[Work request] Can you quote exactly the stretch of lines from the one with "(112, 291) = (132, 218): white" through the final line of the material, both ends included?

[Raw data]
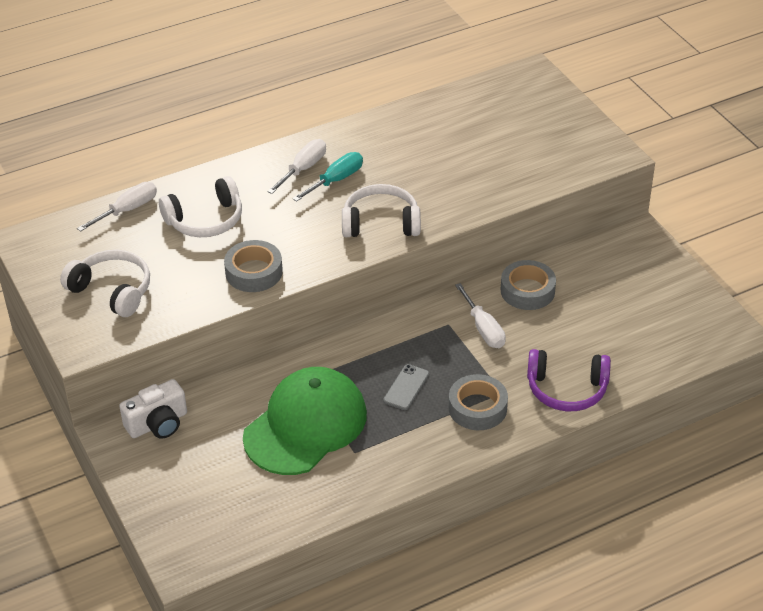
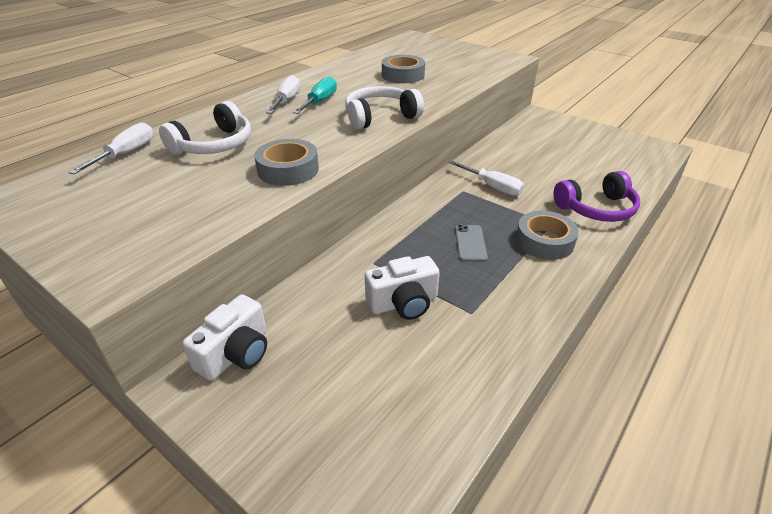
camera: 25 degrees left, 5 degrees down
(112, 291) = (132, 218): white headphones -> none
(306, 425) = (403, 303): green cap -> white camera
(527, 291) = (500, 157): grey tape -> grey tape (403, 75)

[Result]
(112, 291) = (132, 218): white headphones -> none
(306, 425) = (403, 303): green cap -> white camera
(527, 291) = (500, 157): grey tape -> grey tape (403, 75)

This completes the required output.